Extracted records START

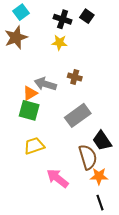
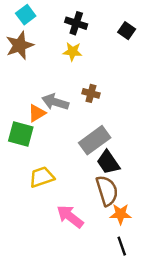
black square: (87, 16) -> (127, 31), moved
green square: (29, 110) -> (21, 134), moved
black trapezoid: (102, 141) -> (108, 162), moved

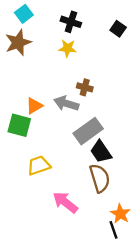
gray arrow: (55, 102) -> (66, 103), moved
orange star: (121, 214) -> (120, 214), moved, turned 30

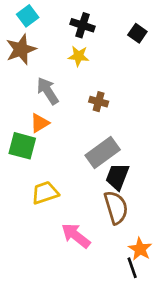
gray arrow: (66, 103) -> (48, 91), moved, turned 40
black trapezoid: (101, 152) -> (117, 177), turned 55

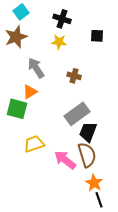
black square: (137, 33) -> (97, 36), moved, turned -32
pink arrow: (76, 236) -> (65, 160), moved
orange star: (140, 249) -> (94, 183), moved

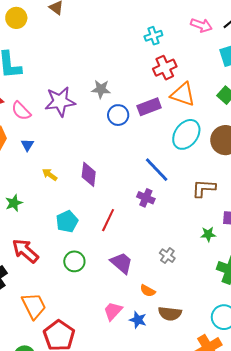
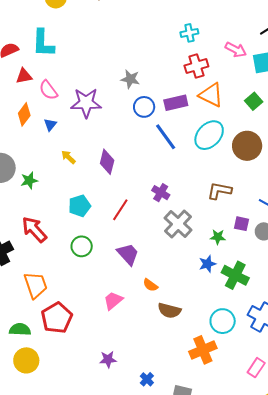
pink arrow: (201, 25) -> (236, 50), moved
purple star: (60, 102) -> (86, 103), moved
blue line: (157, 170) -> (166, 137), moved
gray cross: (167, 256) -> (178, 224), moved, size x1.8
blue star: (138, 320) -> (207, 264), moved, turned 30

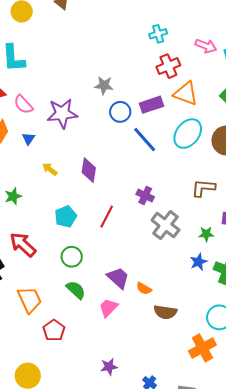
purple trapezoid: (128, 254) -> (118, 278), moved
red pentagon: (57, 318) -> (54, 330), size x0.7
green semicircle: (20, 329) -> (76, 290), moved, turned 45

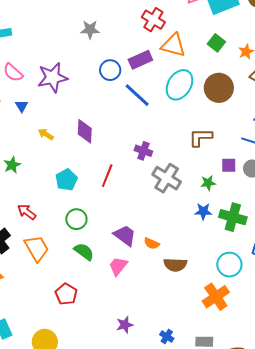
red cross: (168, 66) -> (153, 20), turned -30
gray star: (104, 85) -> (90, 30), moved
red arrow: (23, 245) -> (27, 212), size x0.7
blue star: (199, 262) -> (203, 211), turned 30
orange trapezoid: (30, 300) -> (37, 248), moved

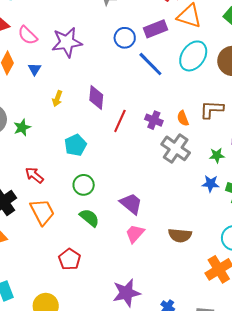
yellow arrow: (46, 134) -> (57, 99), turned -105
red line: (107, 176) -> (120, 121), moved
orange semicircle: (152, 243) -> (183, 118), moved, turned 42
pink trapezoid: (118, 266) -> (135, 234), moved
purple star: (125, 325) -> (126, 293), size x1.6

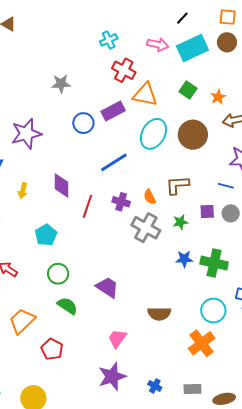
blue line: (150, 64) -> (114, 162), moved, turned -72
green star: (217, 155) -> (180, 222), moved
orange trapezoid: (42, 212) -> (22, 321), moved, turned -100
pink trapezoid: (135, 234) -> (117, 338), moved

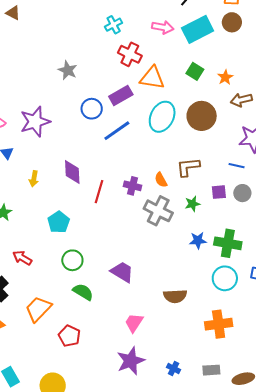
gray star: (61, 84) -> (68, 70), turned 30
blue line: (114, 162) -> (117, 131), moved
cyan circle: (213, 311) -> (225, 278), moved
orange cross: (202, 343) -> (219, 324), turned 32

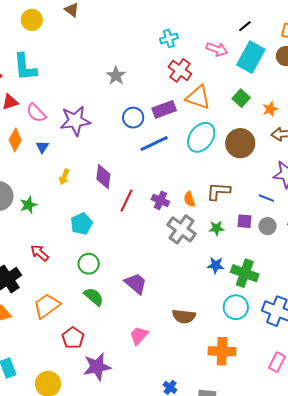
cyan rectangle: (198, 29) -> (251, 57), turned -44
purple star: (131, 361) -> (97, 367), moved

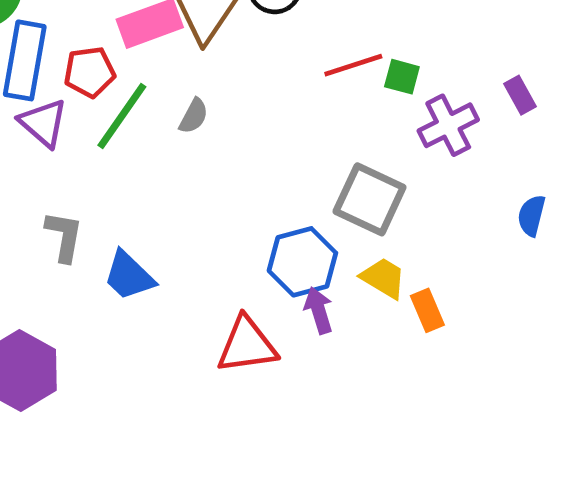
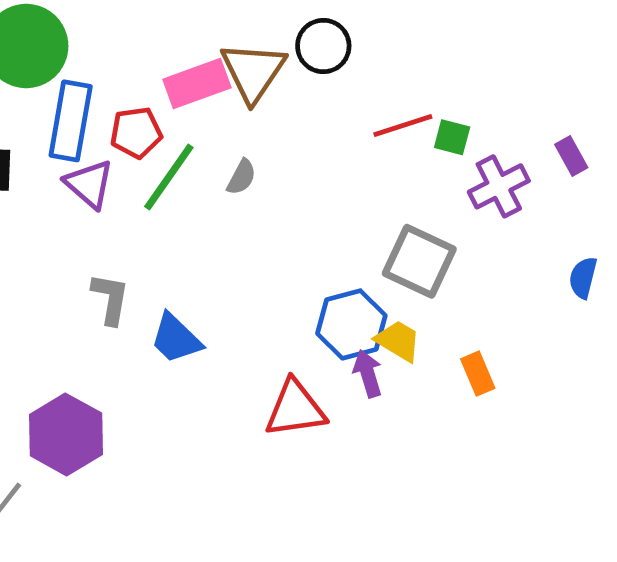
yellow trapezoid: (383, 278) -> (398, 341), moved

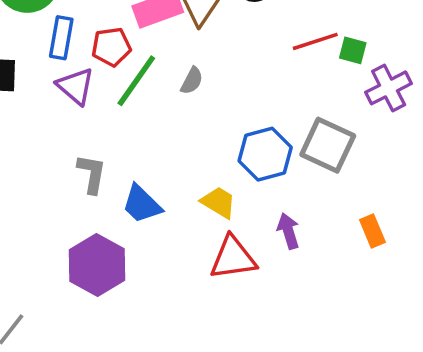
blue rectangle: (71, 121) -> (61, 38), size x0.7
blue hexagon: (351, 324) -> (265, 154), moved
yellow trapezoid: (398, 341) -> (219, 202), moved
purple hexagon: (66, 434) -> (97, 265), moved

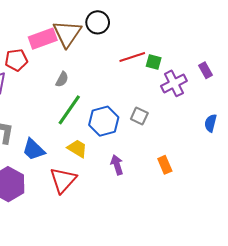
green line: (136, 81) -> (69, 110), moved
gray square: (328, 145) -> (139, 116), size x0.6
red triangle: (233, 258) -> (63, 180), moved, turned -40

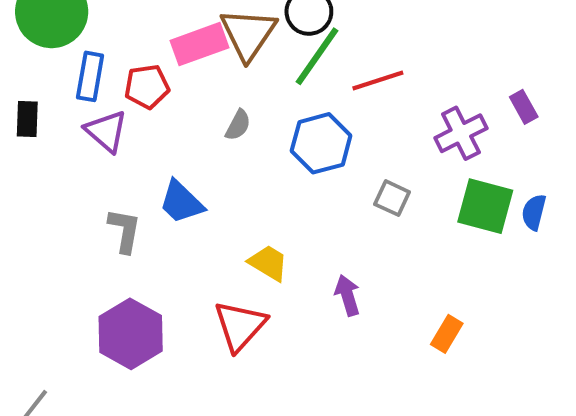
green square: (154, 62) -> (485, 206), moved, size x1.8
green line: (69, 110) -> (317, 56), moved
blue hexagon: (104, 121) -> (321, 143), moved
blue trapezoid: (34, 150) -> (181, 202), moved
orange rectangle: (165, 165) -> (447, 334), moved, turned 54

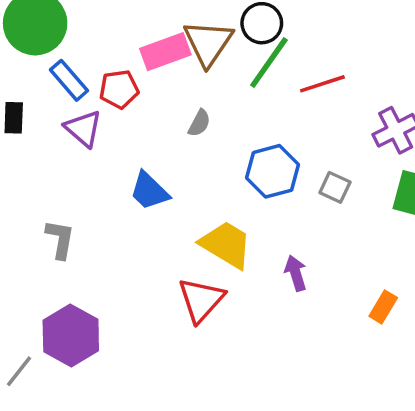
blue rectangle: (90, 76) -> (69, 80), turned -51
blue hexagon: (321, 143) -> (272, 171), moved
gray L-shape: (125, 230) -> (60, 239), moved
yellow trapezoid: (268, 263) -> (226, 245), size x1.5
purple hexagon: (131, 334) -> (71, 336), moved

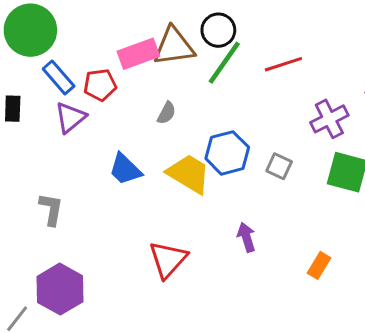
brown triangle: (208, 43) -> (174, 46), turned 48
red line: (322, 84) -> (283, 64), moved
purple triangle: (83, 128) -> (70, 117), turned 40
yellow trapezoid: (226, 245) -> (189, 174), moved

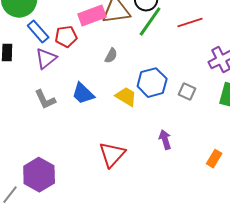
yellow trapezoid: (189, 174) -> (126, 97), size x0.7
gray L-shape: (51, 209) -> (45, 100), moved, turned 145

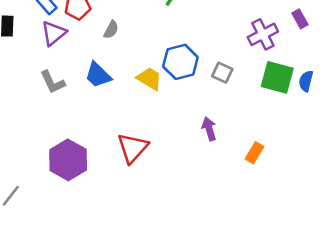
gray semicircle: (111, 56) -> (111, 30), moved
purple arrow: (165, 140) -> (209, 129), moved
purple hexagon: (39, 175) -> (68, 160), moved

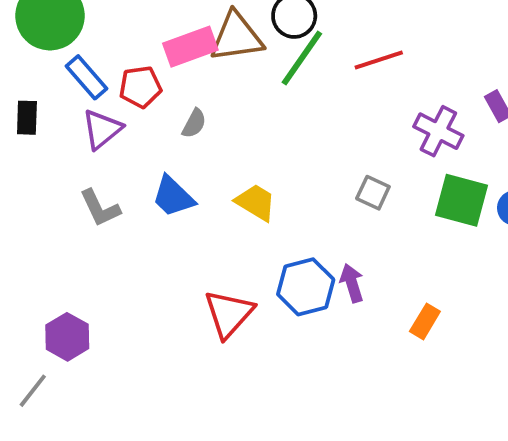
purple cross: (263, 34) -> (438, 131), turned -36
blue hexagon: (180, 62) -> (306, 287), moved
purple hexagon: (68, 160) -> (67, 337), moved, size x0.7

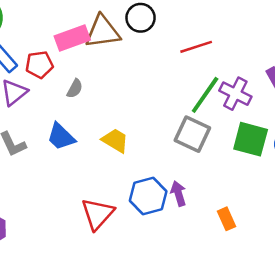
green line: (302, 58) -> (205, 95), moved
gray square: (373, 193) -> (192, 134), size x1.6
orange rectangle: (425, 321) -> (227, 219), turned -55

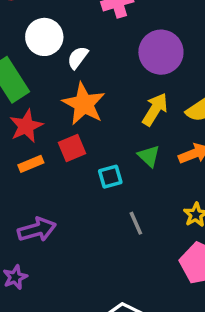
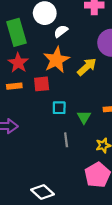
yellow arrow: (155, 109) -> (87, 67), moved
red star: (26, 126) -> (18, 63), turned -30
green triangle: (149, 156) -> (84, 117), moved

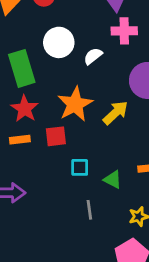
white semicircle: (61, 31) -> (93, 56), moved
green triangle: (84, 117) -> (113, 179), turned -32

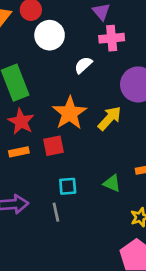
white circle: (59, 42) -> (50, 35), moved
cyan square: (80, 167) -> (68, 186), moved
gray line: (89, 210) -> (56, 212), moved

Extracted records END

The records above need to be copied exactly, with the pictures left out.

■ Reply to the exercise:
black square: (87, 16) -> (127, 31), moved
green square: (29, 110) -> (21, 134), moved
black trapezoid: (102, 141) -> (108, 162), moved

gray arrow: (55, 102) -> (66, 103), moved
orange star: (121, 214) -> (120, 214), moved, turned 30

gray arrow: (66, 103) -> (48, 91), moved, turned 40
black trapezoid: (101, 152) -> (117, 177), turned 55

black square: (137, 33) -> (97, 36), moved, turned -32
pink arrow: (76, 236) -> (65, 160), moved
orange star: (140, 249) -> (94, 183), moved

pink arrow: (201, 25) -> (236, 50), moved
purple star: (60, 102) -> (86, 103), moved
blue line: (157, 170) -> (166, 137), moved
gray cross: (167, 256) -> (178, 224), moved, size x1.8
blue star: (138, 320) -> (207, 264), moved, turned 30

purple trapezoid: (128, 254) -> (118, 278), moved
red pentagon: (57, 318) -> (54, 330), size x0.7
green semicircle: (20, 329) -> (76, 290), moved, turned 45

red cross: (168, 66) -> (153, 20), turned -30
gray star: (104, 85) -> (90, 30), moved
red arrow: (23, 245) -> (27, 212), size x0.7
blue star: (199, 262) -> (203, 211), turned 30
orange trapezoid: (30, 300) -> (37, 248), moved

yellow arrow: (46, 134) -> (57, 99), turned -105
red line: (107, 176) -> (120, 121), moved
orange semicircle: (152, 243) -> (183, 118), moved, turned 42
pink trapezoid: (118, 266) -> (135, 234), moved
purple star: (125, 325) -> (126, 293), size x1.6

blue line: (150, 64) -> (114, 162), moved, turned -72
green star: (217, 155) -> (180, 222), moved
orange trapezoid: (42, 212) -> (22, 321), moved, turned -100
pink trapezoid: (135, 234) -> (117, 338), moved

gray star: (61, 84) -> (68, 70), turned 30
blue line: (114, 162) -> (117, 131), moved
cyan circle: (213, 311) -> (225, 278), moved
orange cross: (202, 343) -> (219, 324), turned 32

cyan rectangle: (198, 29) -> (251, 57), turned -44
purple star: (131, 361) -> (97, 367), moved

yellow trapezoid: (383, 278) -> (398, 341), moved

blue rectangle: (71, 121) -> (61, 38), size x0.7
blue hexagon: (351, 324) -> (265, 154), moved
yellow trapezoid: (398, 341) -> (219, 202), moved
purple hexagon: (66, 434) -> (97, 265), moved

green line: (136, 81) -> (69, 110), moved
gray square: (328, 145) -> (139, 116), size x0.6
red triangle: (233, 258) -> (63, 180), moved, turned -40

green square: (154, 62) -> (485, 206), moved, size x1.8
green line: (69, 110) -> (317, 56), moved
blue hexagon: (104, 121) -> (321, 143), moved
blue trapezoid: (34, 150) -> (181, 202), moved
orange rectangle: (165, 165) -> (447, 334), moved, turned 54

blue rectangle: (90, 76) -> (69, 80), turned -51
blue hexagon: (321, 143) -> (272, 171), moved
gray L-shape: (125, 230) -> (60, 239), moved
yellow trapezoid: (268, 263) -> (226, 245), size x1.5
purple hexagon: (131, 334) -> (71, 336), moved

brown triangle: (208, 43) -> (174, 46), turned 48
red line: (322, 84) -> (283, 64), moved
purple triangle: (83, 128) -> (70, 117), turned 40
yellow trapezoid: (226, 245) -> (189, 174), moved

yellow trapezoid: (189, 174) -> (126, 97), size x0.7
gray L-shape: (51, 209) -> (45, 100), moved, turned 145

gray semicircle: (111, 56) -> (111, 30), moved
purple arrow: (165, 140) -> (209, 129), moved
purple hexagon: (39, 175) -> (68, 160), moved

purple cross: (263, 34) -> (438, 131), turned -36
blue hexagon: (180, 62) -> (306, 287), moved
purple hexagon: (68, 160) -> (67, 337), moved, size x0.7

green line: (302, 58) -> (205, 95), moved
gray square: (373, 193) -> (192, 134), size x1.6
orange rectangle: (425, 321) -> (227, 219), turned -55

yellow arrow: (155, 109) -> (87, 67), moved
red star: (26, 126) -> (18, 63), turned -30
green triangle: (149, 156) -> (84, 117), moved

white semicircle: (61, 31) -> (93, 56), moved
green triangle: (84, 117) -> (113, 179), turned -32

white circle: (59, 42) -> (50, 35), moved
cyan square: (80, 167) -> (68, 186), moved
gray line: (89, 210) -> (56, 212), moved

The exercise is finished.